[[ SOURCE MATERIAL, beginning ]]

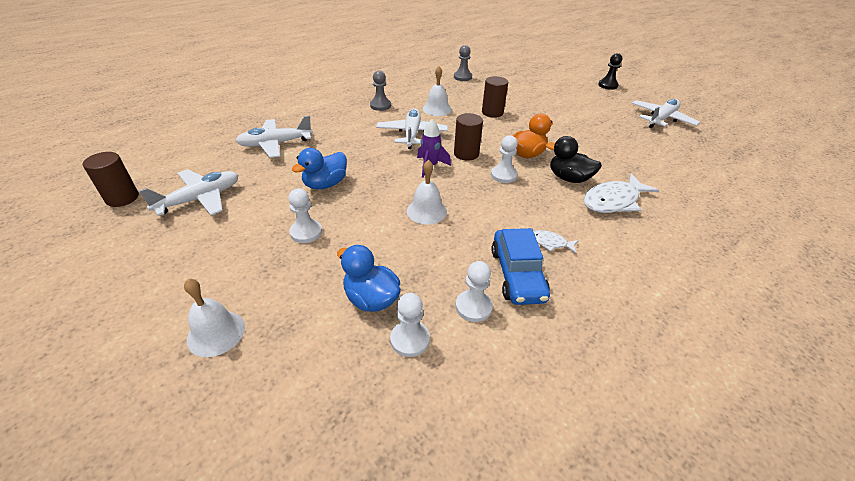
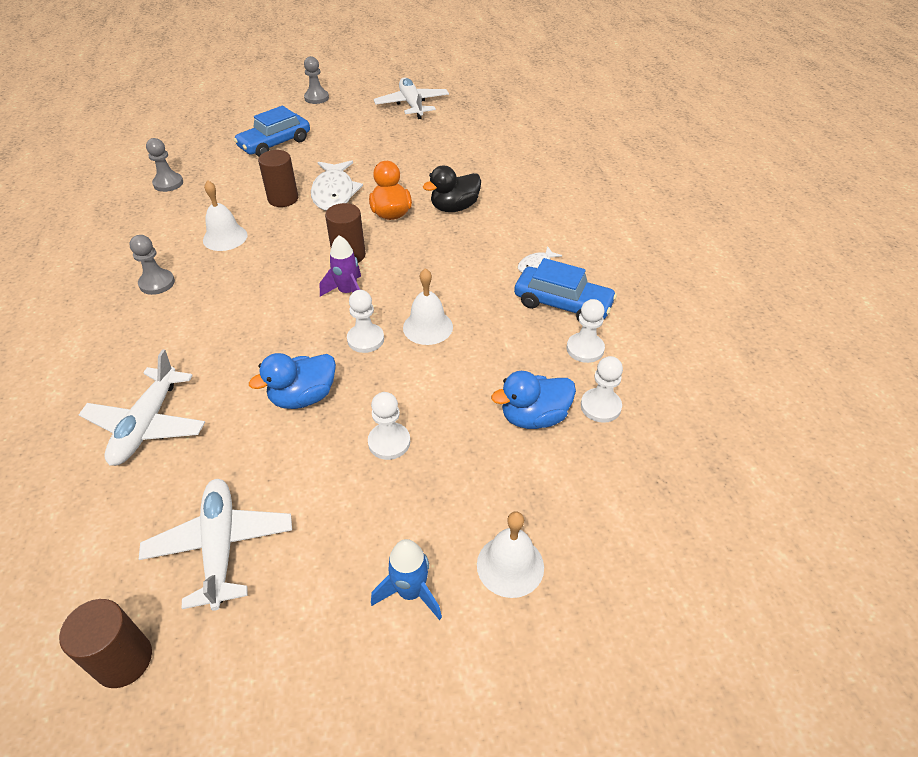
camera: 60 degrees left, 5 degrees up
blue duck [292,148,347,190] -> blue duck turned 75 degrees clockwise [249,353,336,409]
white plane [376,108,448,149] -> none
white pawn [491,135,518,183] -> white pawn moved to [347,290,384,353]
white fish [583,173,659,213] -> white fish moved to [311,160,363,211]
black pawn [598,53,622,90] -> grey pawn [304,56,329,104]
none -> blue car [234,106,310,157]
none -> blue rocket [371,539,442,620]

[[ SOURCE MATERIAL, end ]]

HOW TO COMPLETE THIS TASK -> Throughout the data above, copy all lines where the word "degrees" is found.

ANSWER BELOW ->
camera: 60 degrees left, 5 degrees up
blue duck [292,148,347,190] -> blue duck turned 75 degrees clockwise [249,353,336,409]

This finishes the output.